Extract the text of every entry below exactly; leave images out.
◆ ◆ ◆ ◆
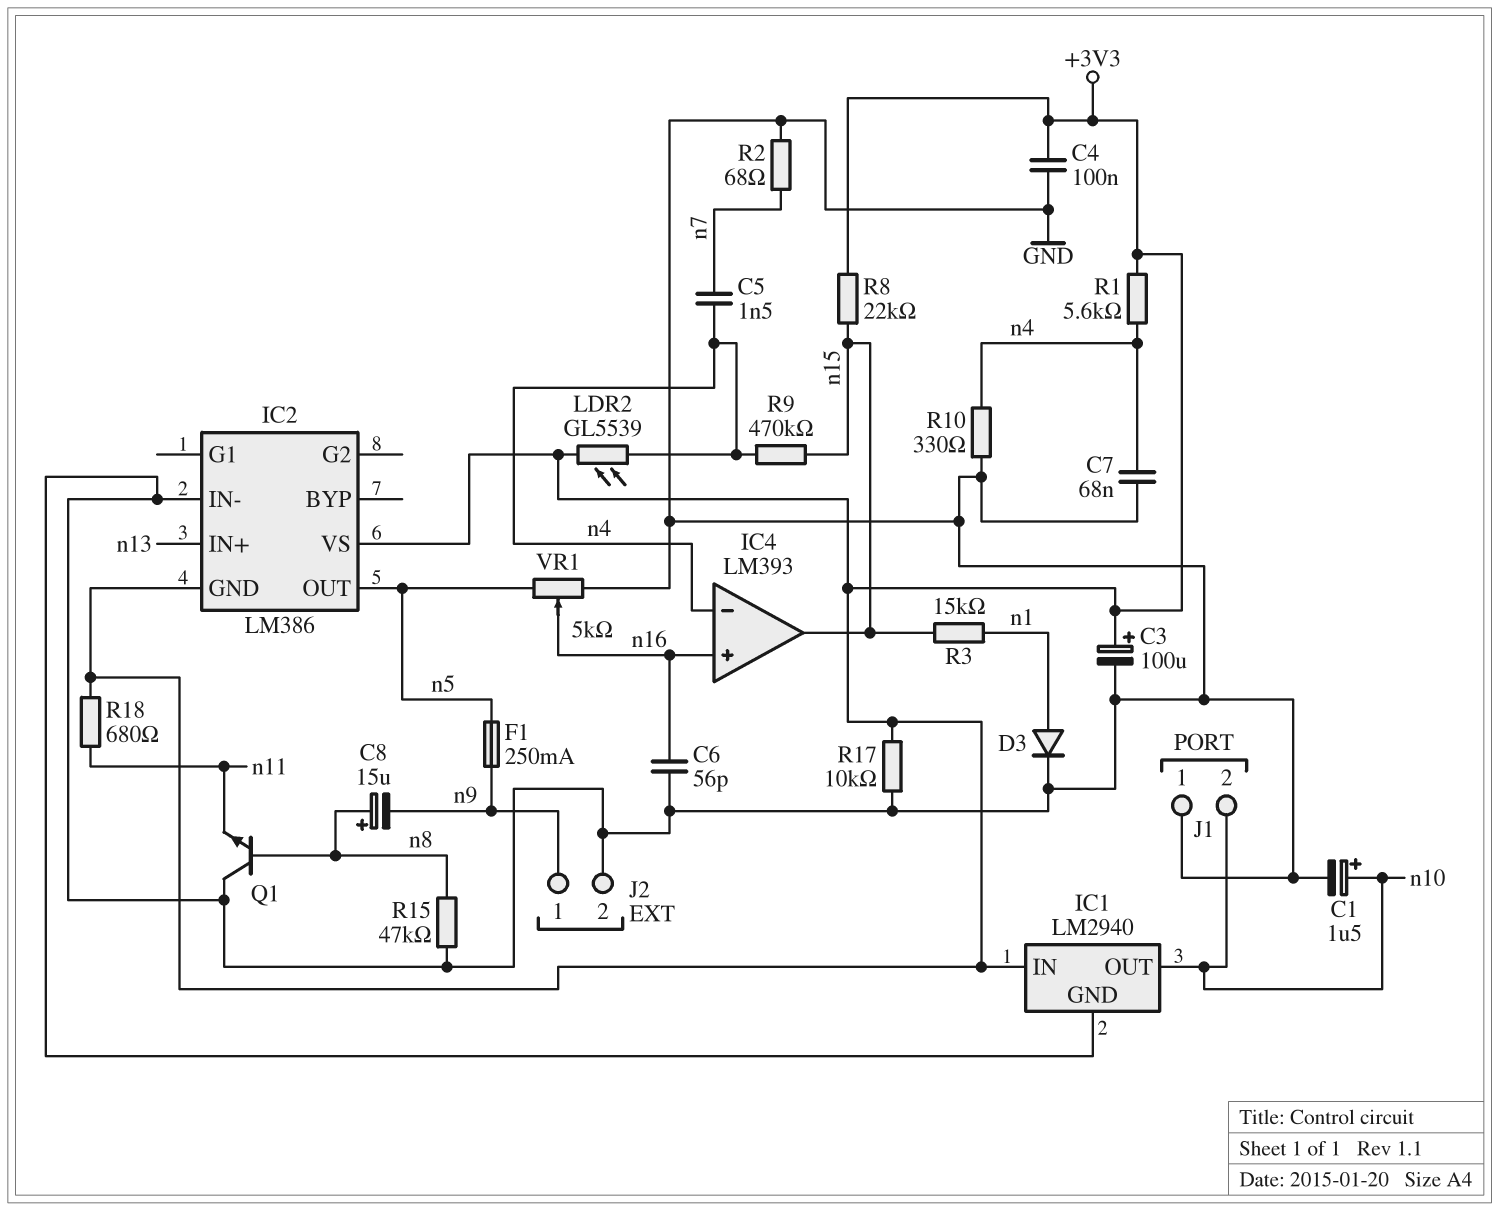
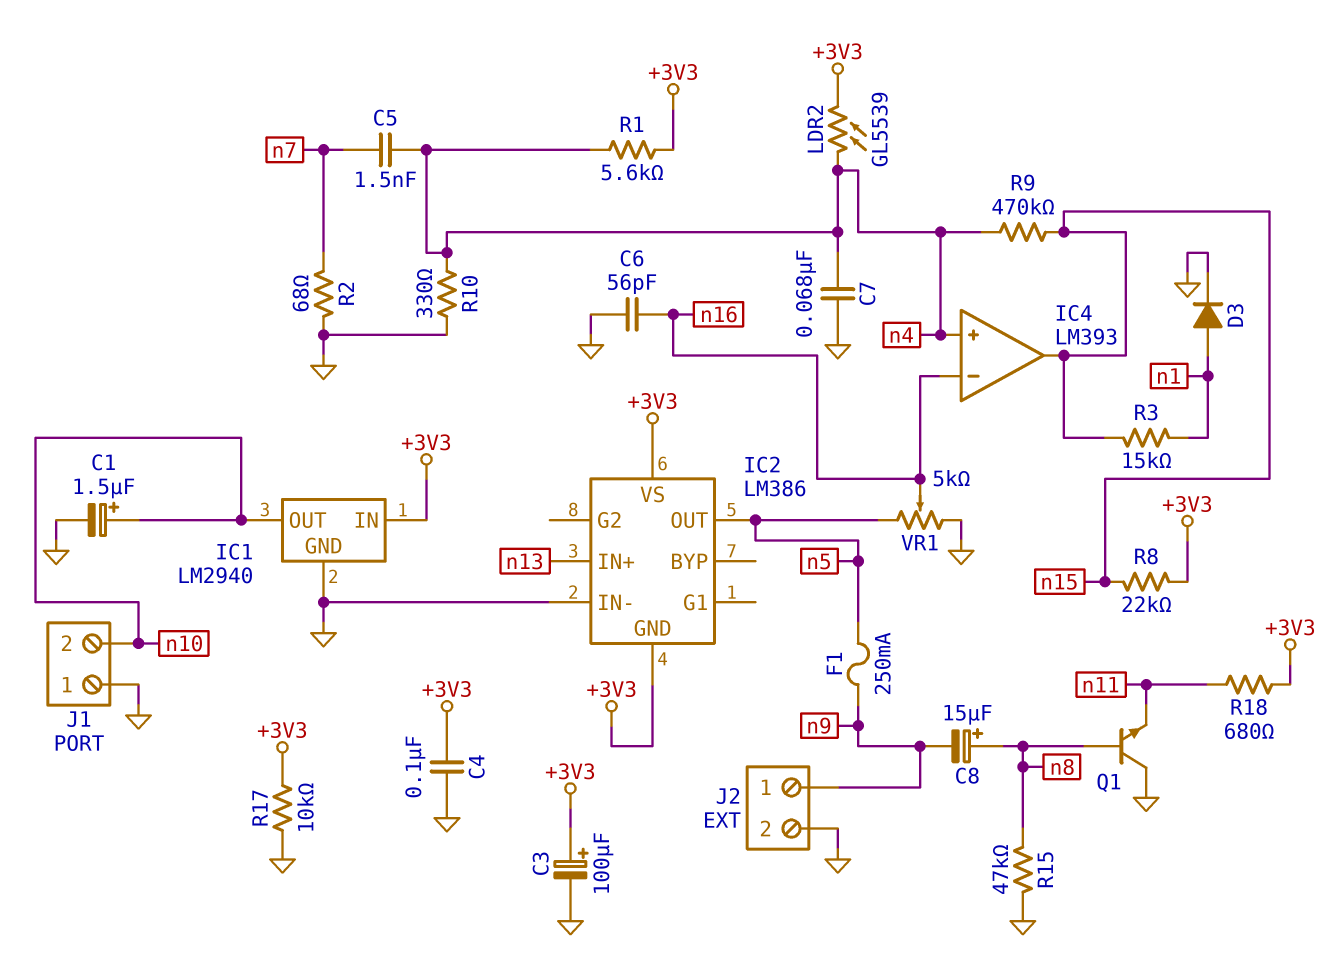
IC4 pin in+: n16 -> n4
IC4 pin in-: n4 -> n16

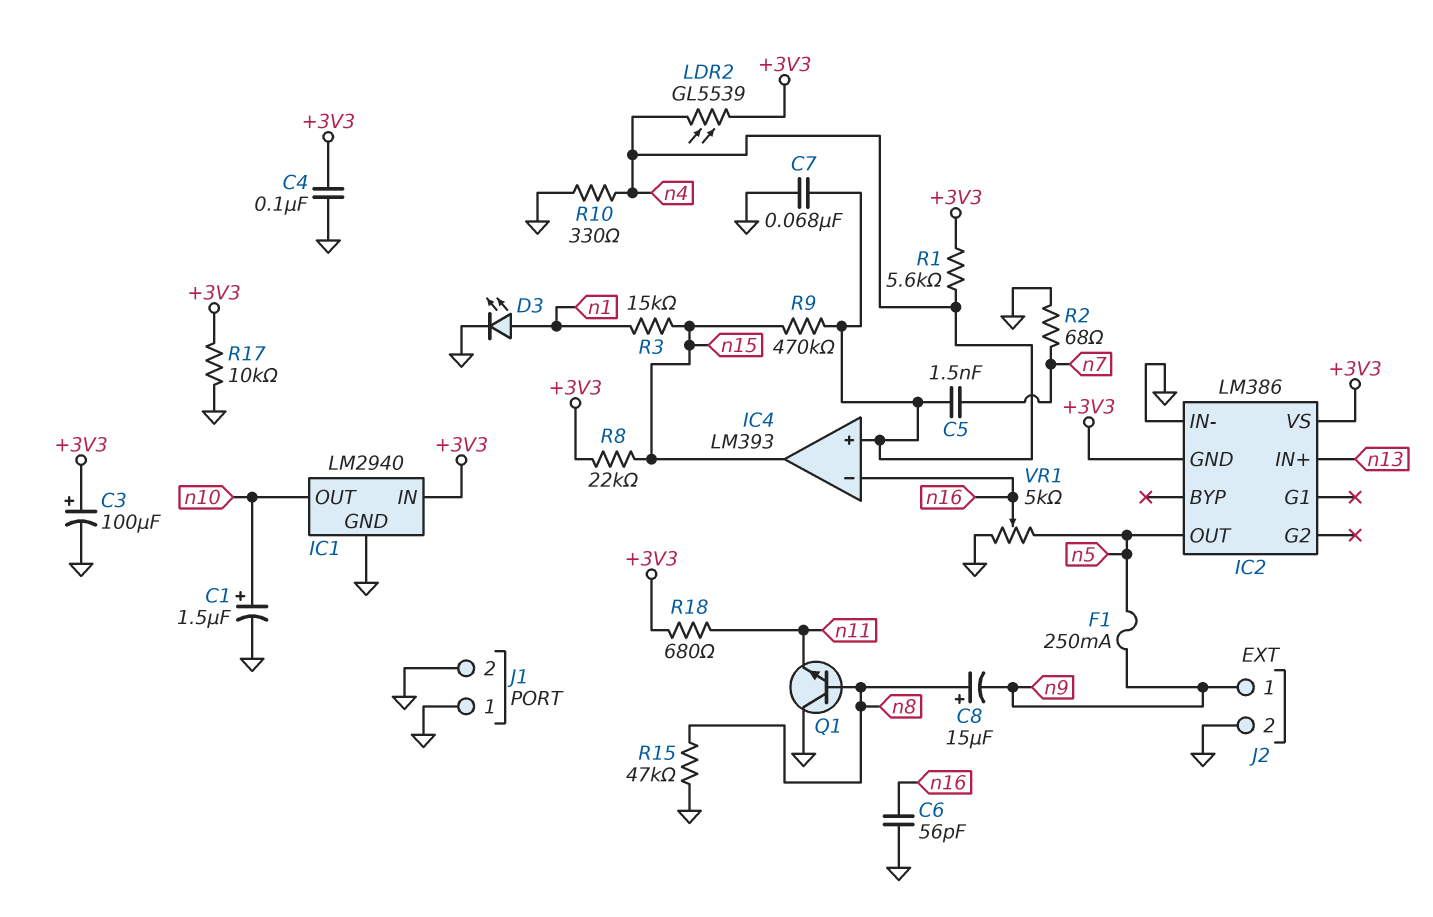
D3: diode (A n1, K GND) -> LED (A n1, K GND)
J1 pin 2: n10 -> GND

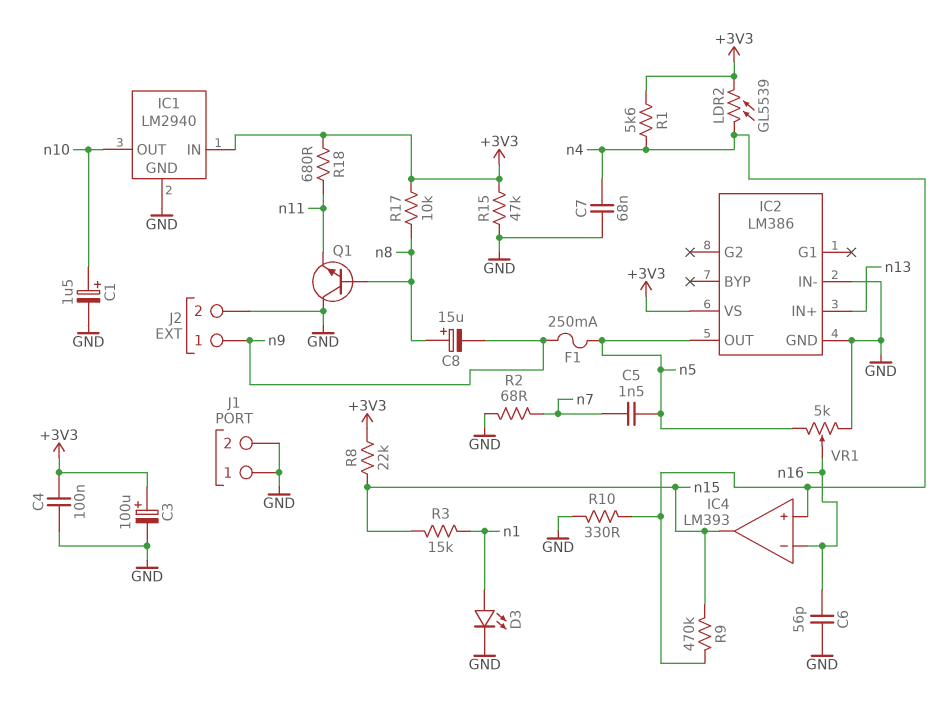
C5: 1.5nF (n4, n7) -> 1.5nF (n5, n7)
IC2 pin GND: +3V3 -> GND
R15: 47k (GND, n8) -> 47k (+3V3, GND)
R17: 10k (+3V3, GND) -> 10k (+3V3, n8)

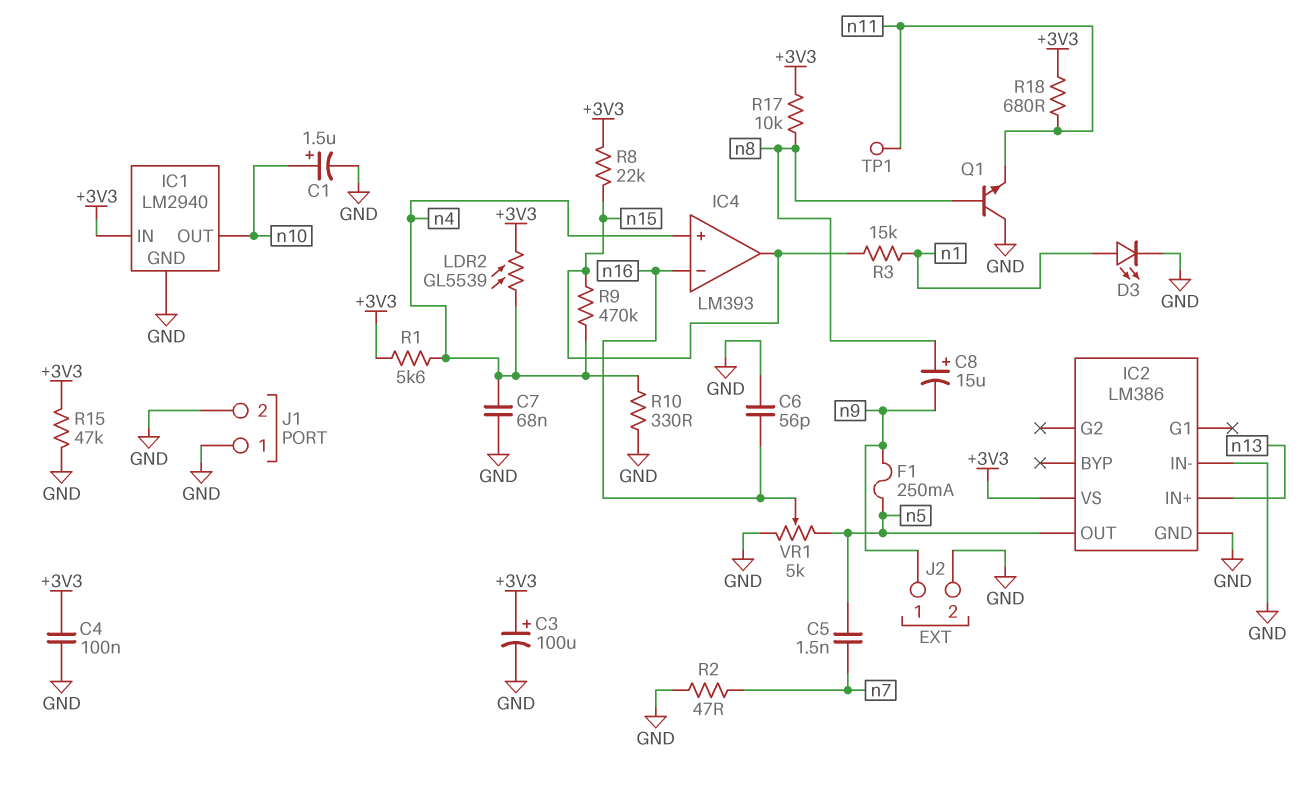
R2: 68 (GND, n7) -> 47 (GND, n7)
TP1: none -> test point (n11)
◆ ◆ ◆ ◆
RESULT FOR THIS TASK:
IC4 pin in+: n16 -> n4
IC4 pin in-: n4 -> n16

D3: diode (A n1, K GND) -> LED (A n1, K GND)
J1 pin 2: n10 -> GND

C5: 1.5nF (n4, n7) -> 1.5nF (n5, n7)
IC2 pin GND: +3V3 -> GND
R15: 47k (GND, n8) -> 47k (+3V3, GND)
R17: 10k (+3V3, GND) -> 10k (+3V3, n8)

R2: 68 (GND, n7) -> 47 (GND, n7)
TP1: none -> test point (n11)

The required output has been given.